Which lines below fall between the one containing "white brick H7:I7" and the one containing "white brick I1:I2"? Repeat them exactly, counting both of those lines, and add nothing else.

_Source information_

━━━━━━━━━━━━━━━━━━━━━━━━━━━━━━

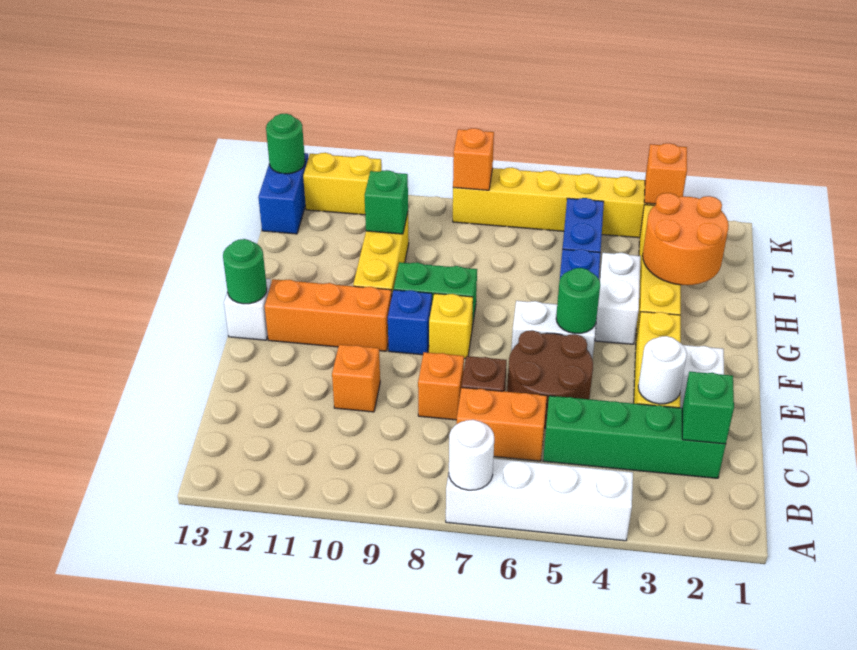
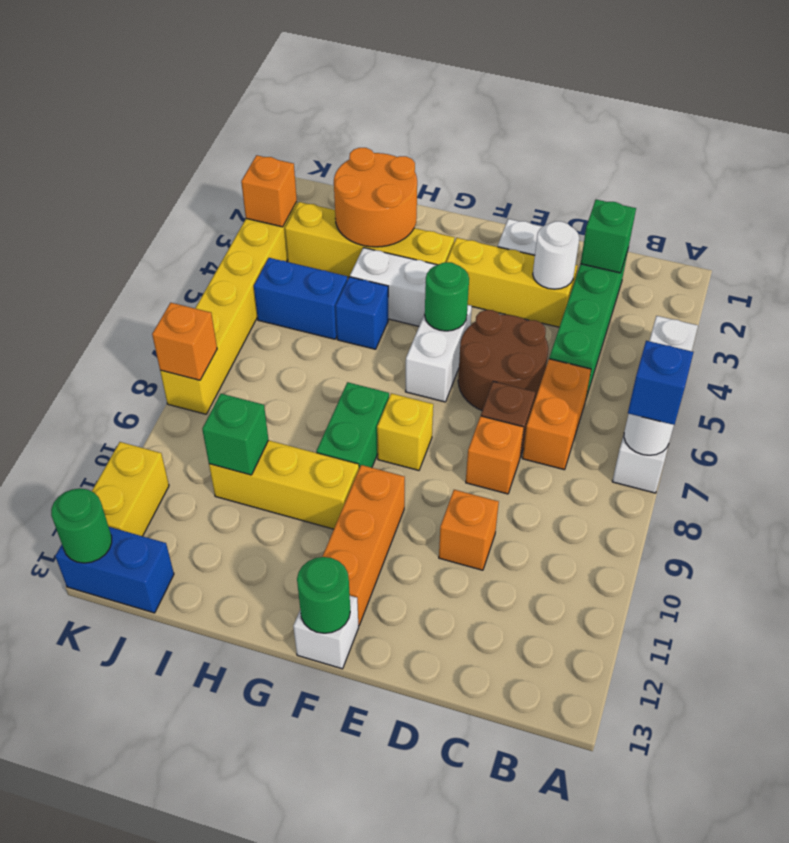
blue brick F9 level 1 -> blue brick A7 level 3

━━━━━━━━━━━━━━━━━━━━━━━━━━━━━━

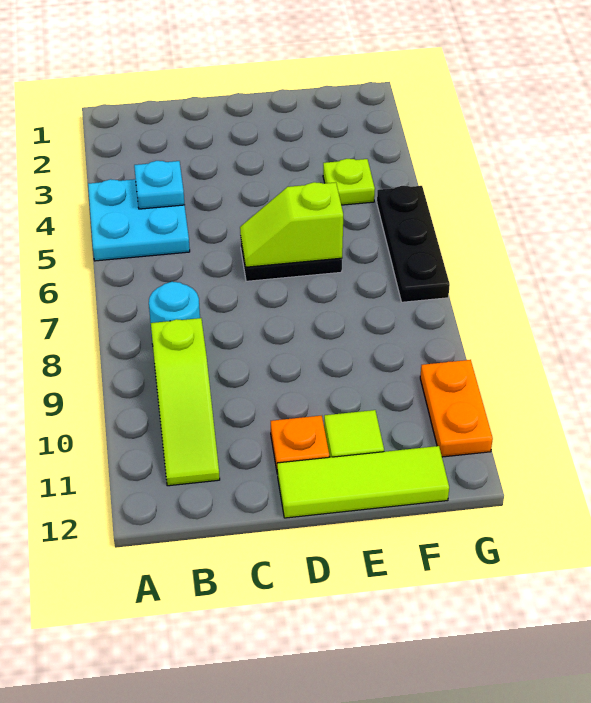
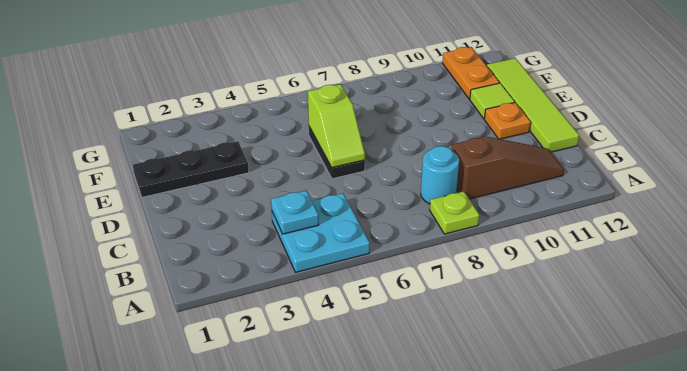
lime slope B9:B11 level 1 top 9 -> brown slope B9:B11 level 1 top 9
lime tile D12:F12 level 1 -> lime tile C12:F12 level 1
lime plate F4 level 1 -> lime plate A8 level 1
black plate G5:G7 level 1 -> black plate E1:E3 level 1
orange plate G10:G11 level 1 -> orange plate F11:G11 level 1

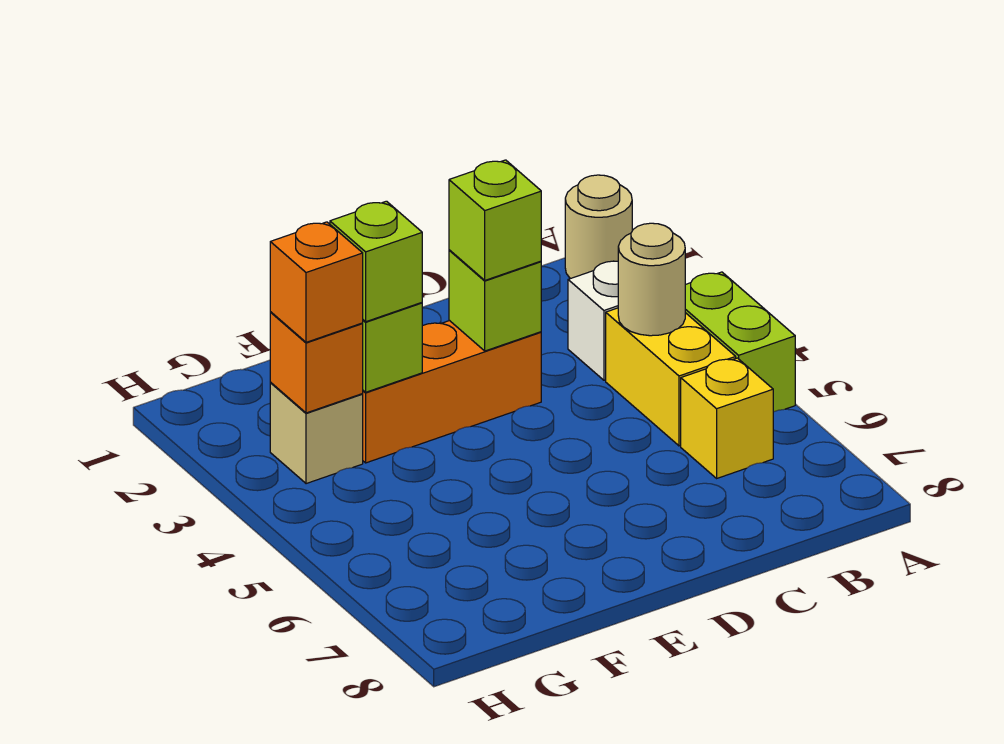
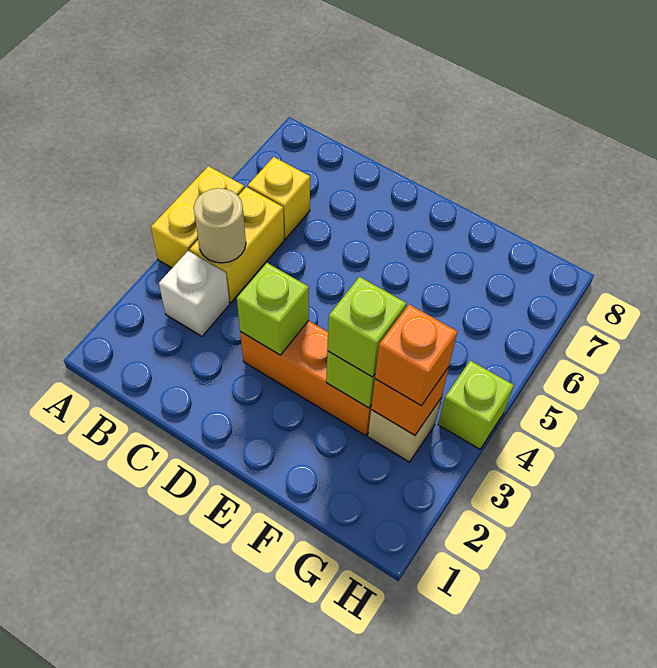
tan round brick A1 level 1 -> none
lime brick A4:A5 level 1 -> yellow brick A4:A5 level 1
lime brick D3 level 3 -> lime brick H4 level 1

━━━━━━━━━━━━━━━━━━━━━━━━━━━━━━

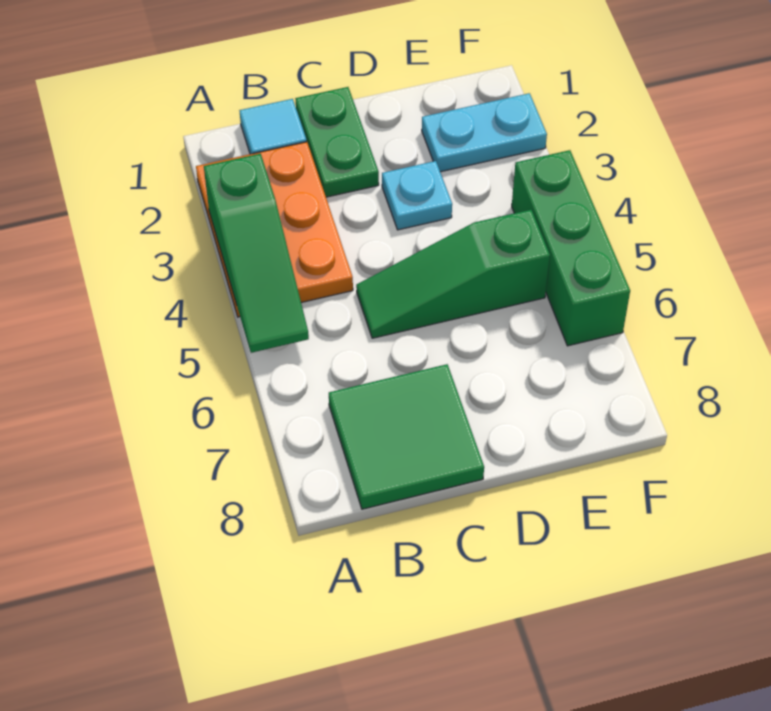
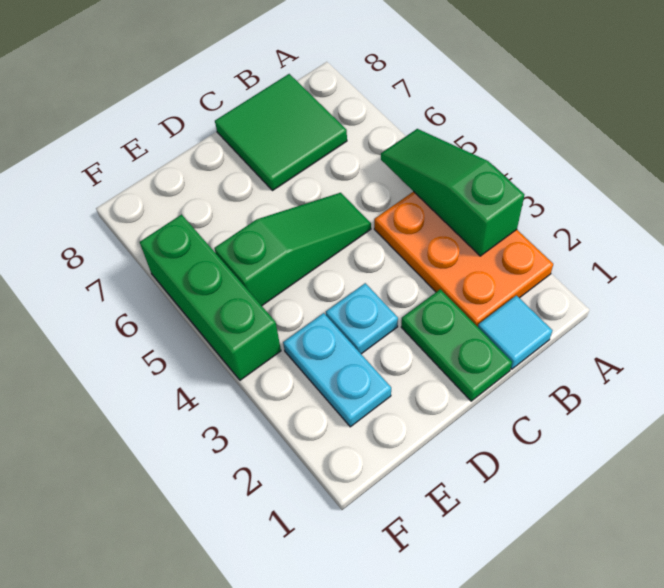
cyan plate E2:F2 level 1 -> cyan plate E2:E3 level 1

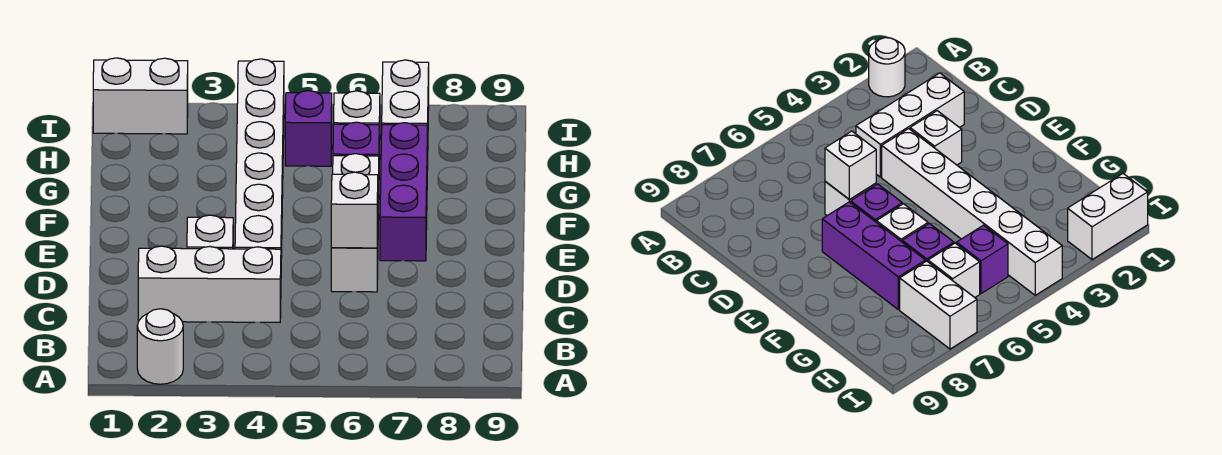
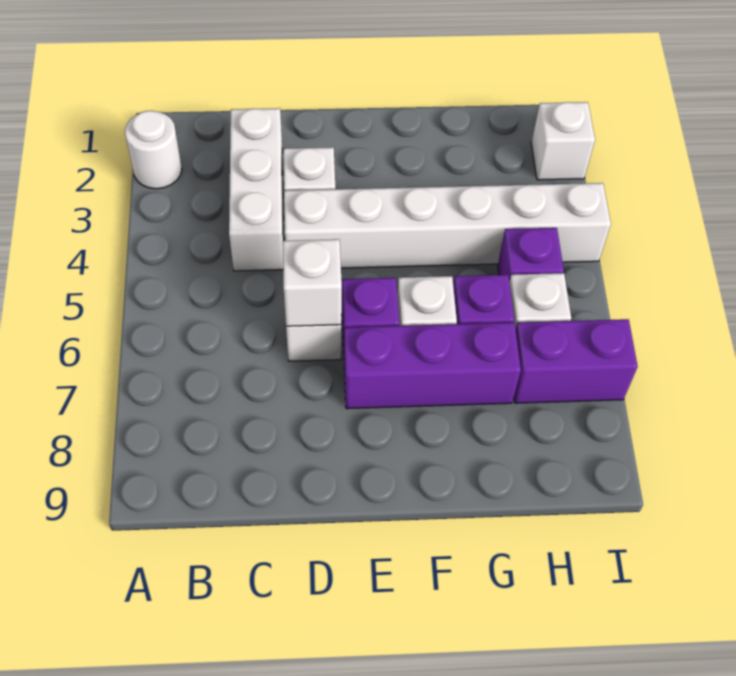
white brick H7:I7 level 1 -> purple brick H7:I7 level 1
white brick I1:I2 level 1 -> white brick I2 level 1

━━━━━━━━━━━━━━━━━━━━━━━━━━━━━━

_Reply_
white brick H7:I7 level 1 -> purple brick H7:I7 level 1
white brick I1:I2 level 1 -> white brick I2 level 1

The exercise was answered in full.